What the exercise asks – Could you print the stretch of lines below from the one with "cafe table: (507, 522)" through the one with "shelving: (79, 248) -> (182, 475), moved", exactly as they stand and without any pictures?

####################

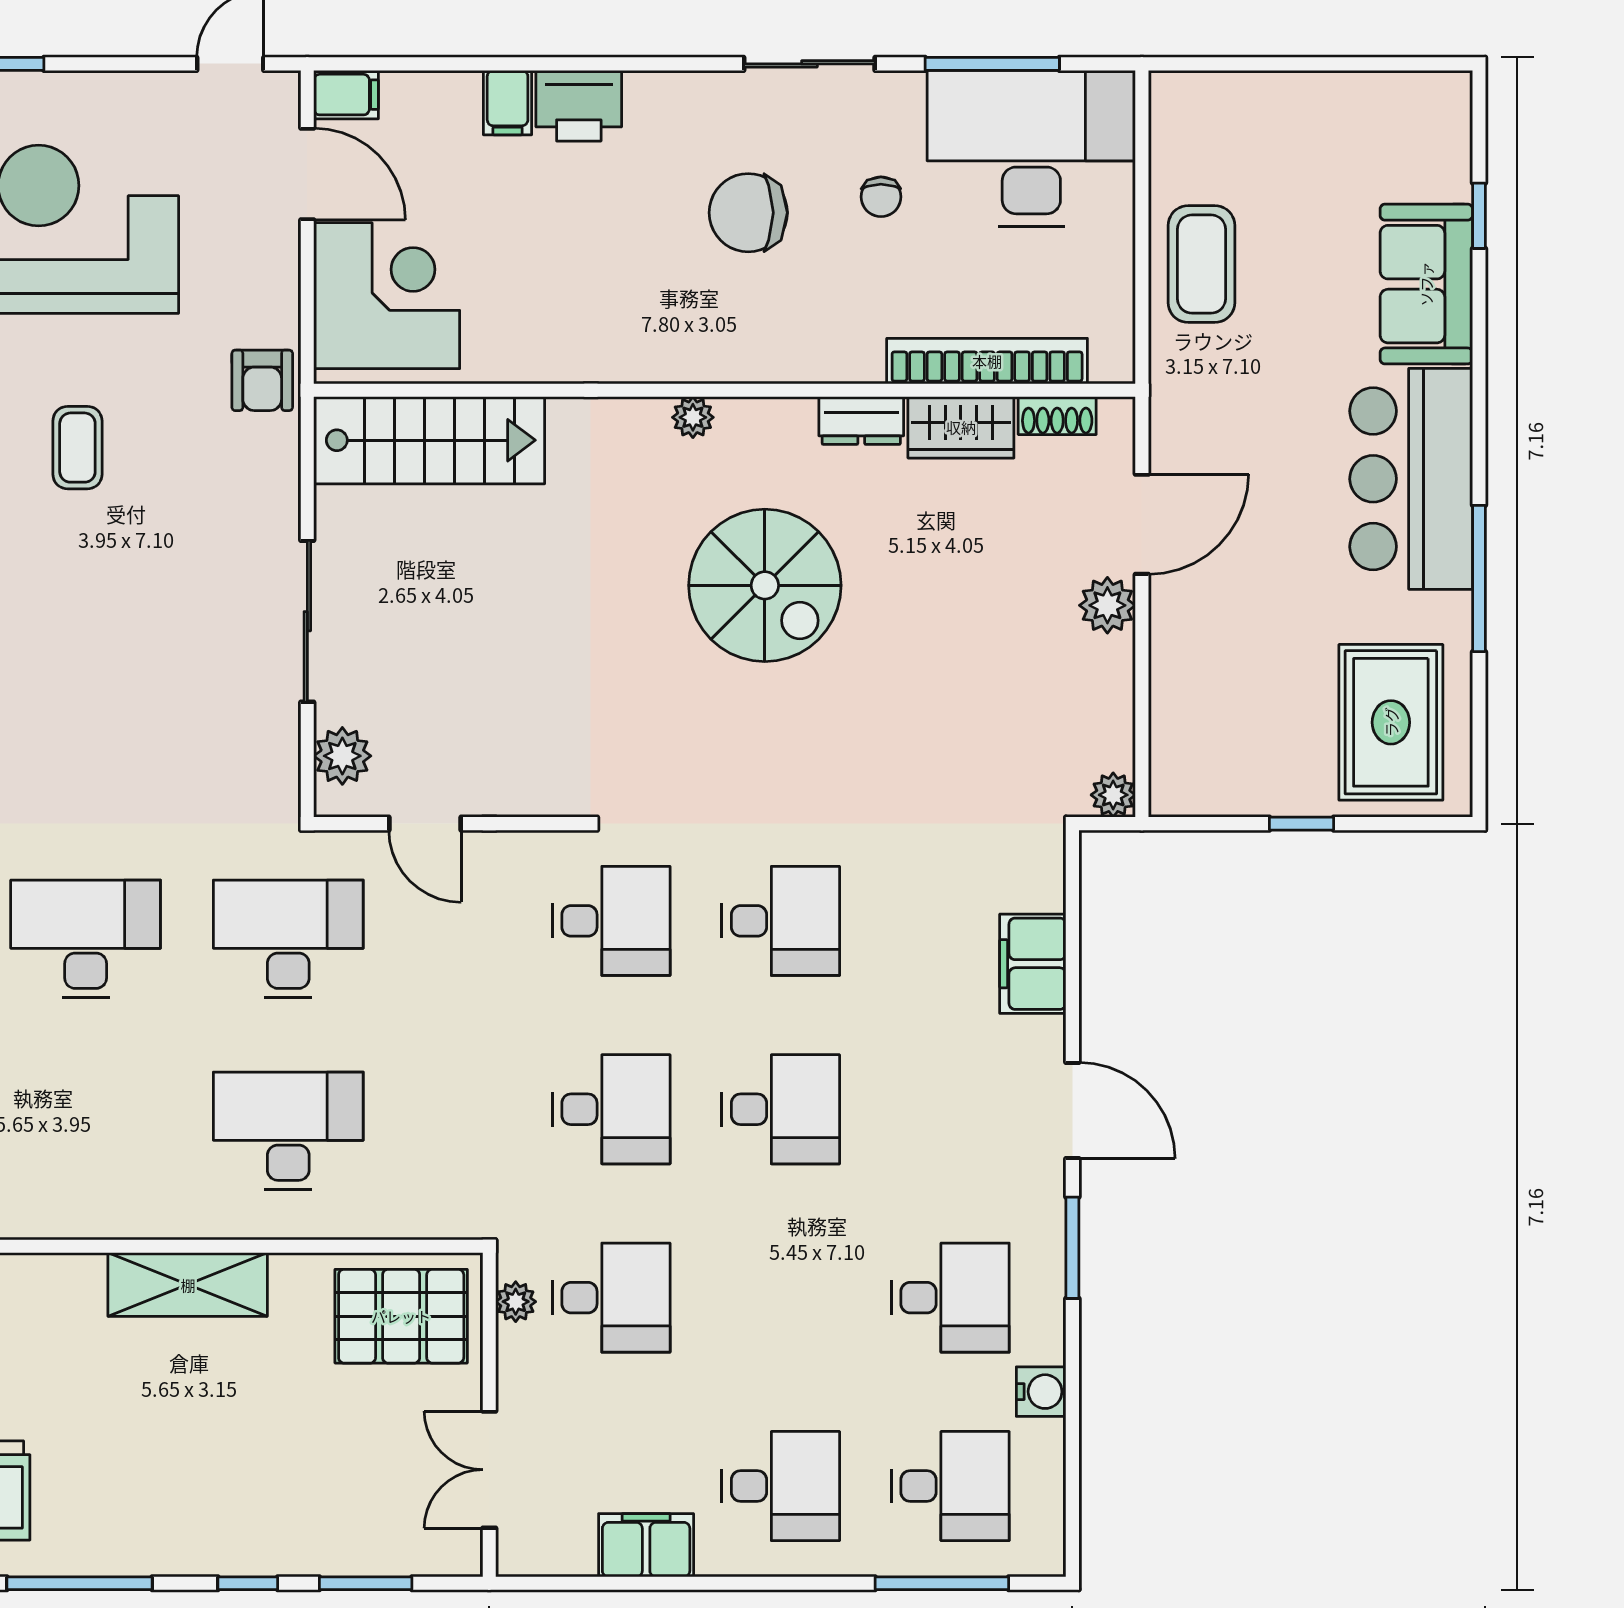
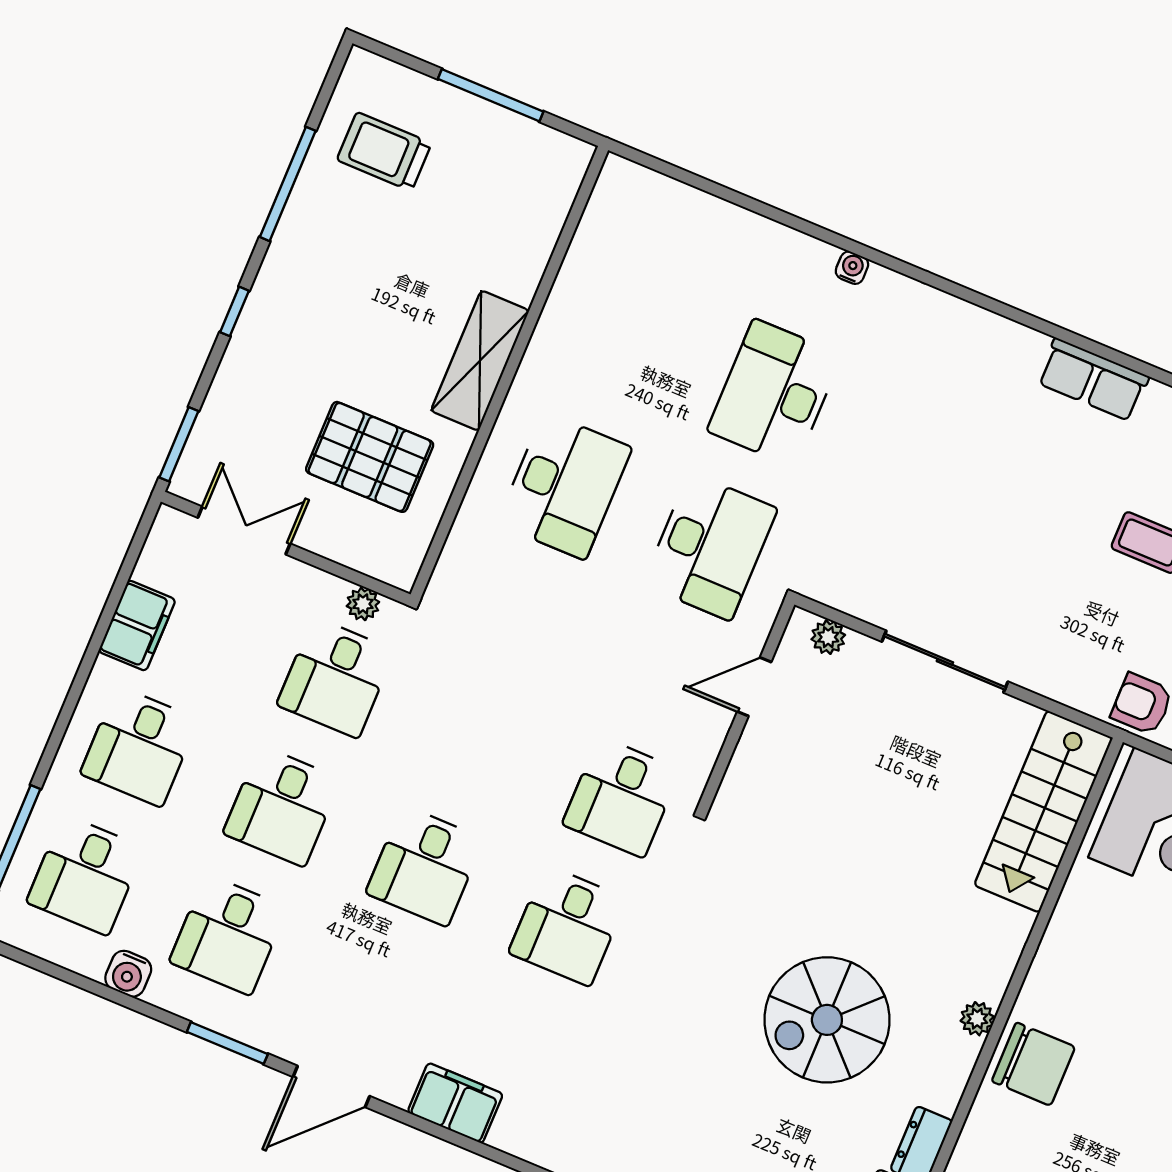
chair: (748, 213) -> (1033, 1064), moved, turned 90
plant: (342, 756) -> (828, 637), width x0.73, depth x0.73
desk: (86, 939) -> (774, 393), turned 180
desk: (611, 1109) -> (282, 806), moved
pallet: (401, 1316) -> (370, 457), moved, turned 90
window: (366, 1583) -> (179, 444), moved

####################

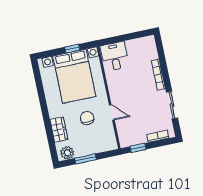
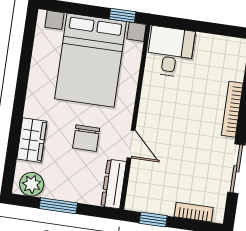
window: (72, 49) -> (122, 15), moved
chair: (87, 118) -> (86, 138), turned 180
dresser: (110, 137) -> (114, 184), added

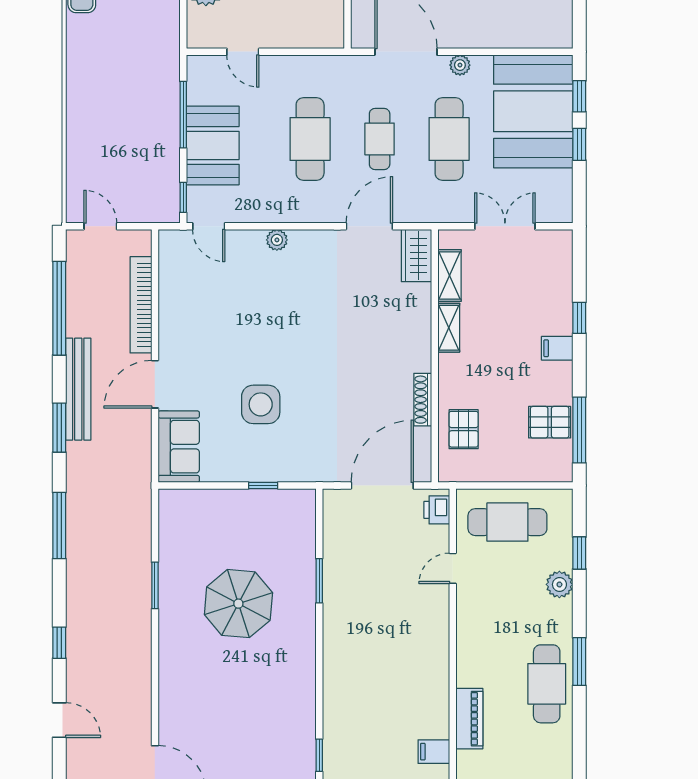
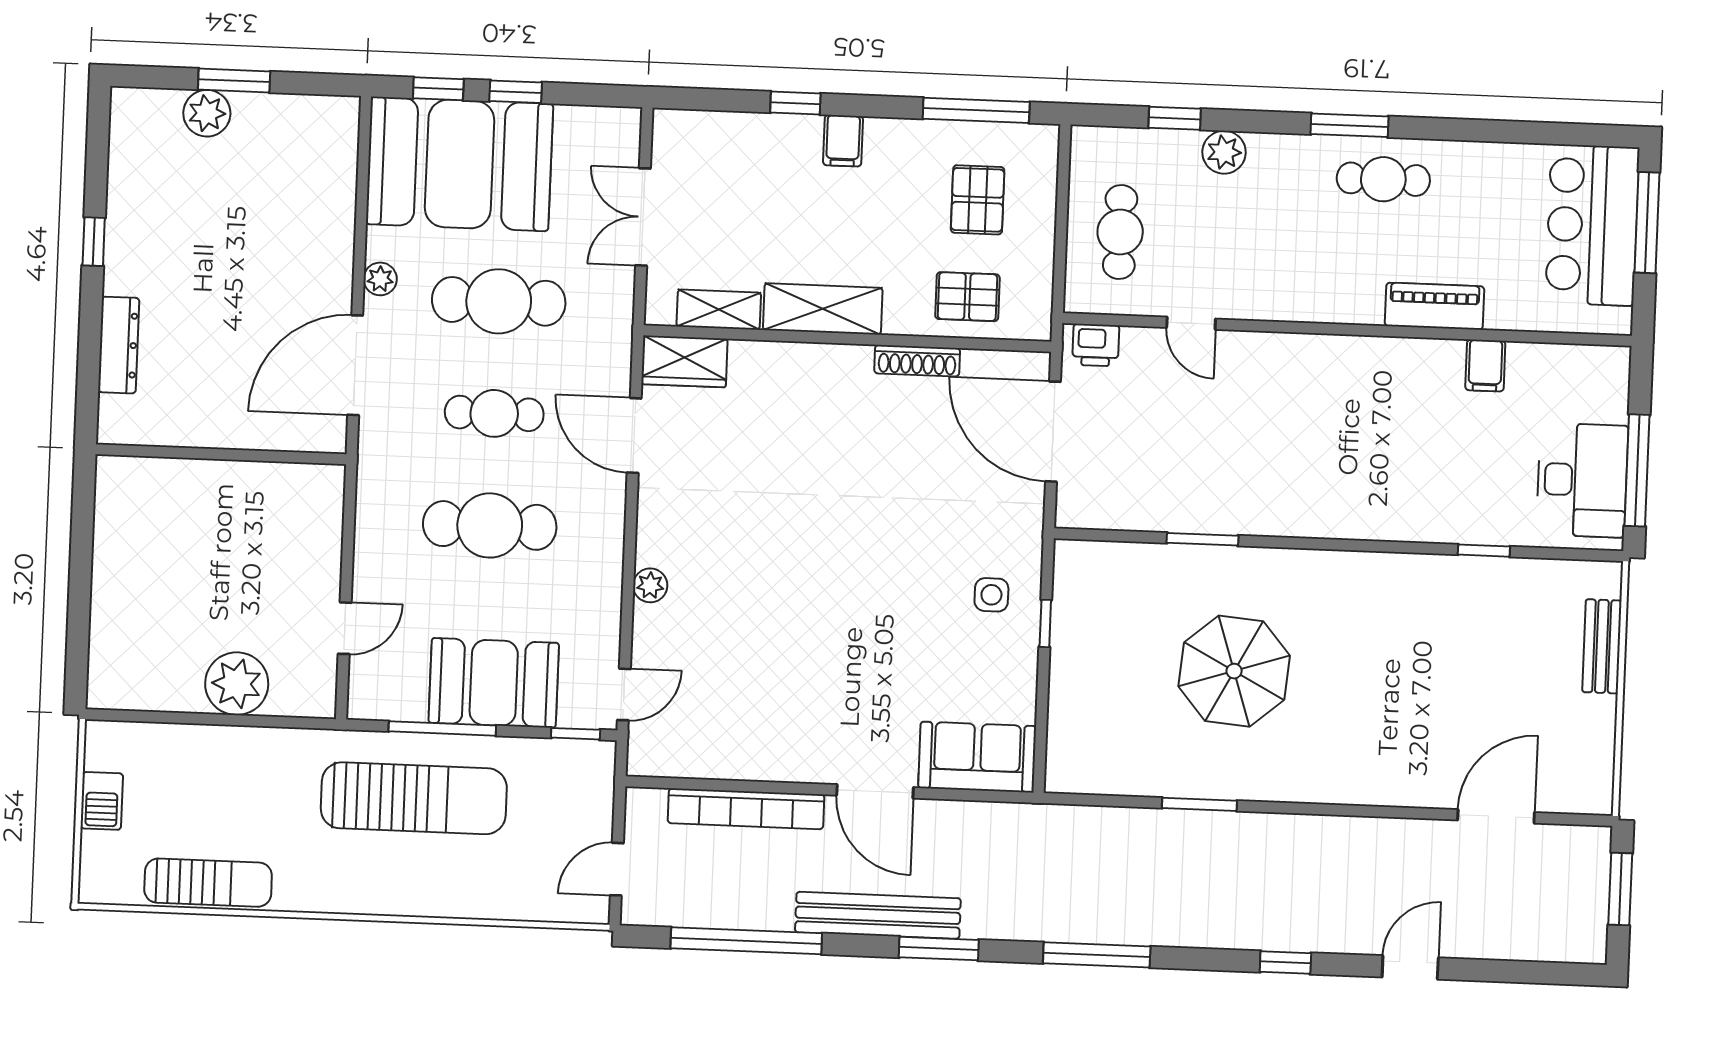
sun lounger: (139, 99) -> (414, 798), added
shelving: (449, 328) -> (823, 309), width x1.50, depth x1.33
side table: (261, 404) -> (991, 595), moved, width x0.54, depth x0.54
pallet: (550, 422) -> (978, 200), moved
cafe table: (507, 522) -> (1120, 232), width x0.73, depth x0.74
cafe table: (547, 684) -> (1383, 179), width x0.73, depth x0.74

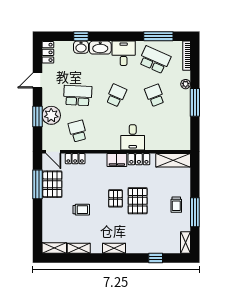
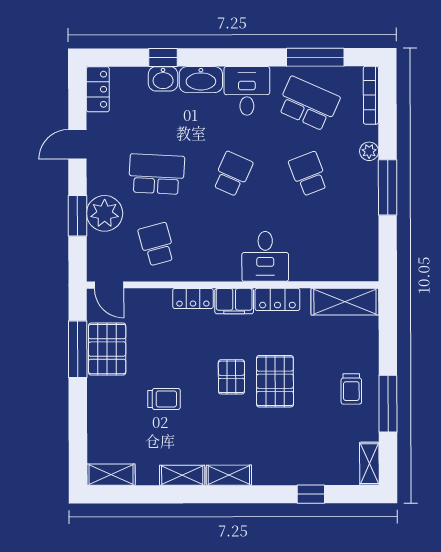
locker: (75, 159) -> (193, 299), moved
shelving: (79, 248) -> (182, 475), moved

####################

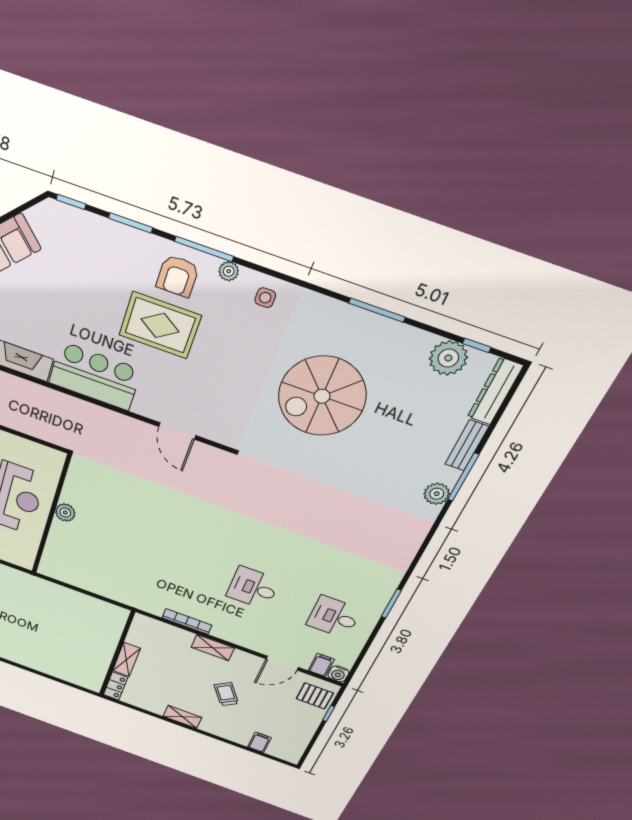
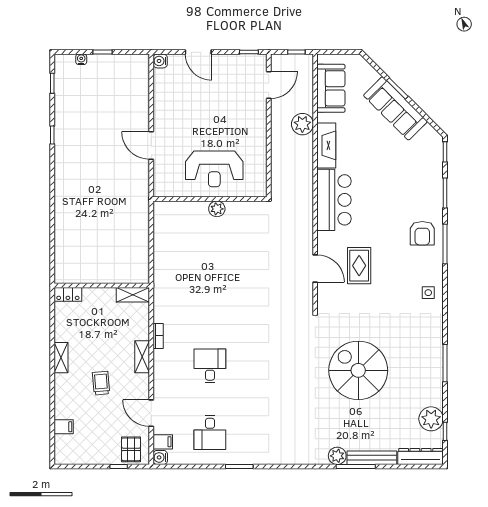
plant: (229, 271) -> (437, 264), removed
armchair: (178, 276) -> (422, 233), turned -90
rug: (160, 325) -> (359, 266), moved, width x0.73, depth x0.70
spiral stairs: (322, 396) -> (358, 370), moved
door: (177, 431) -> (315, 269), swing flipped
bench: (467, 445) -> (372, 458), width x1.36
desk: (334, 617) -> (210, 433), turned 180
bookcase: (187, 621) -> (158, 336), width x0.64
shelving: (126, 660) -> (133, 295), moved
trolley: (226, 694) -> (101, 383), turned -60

####################

Problem solution –
cafe table: (507, 522) -> (1120, 232), width x0.73, depth x0.74
cafe table: (547, 684) -> (1383, 179), width x0.73, depth x0.74

locker: (75, 159) -> (193, 299), moved
shelving: (79, 248) -> (182, 475), moved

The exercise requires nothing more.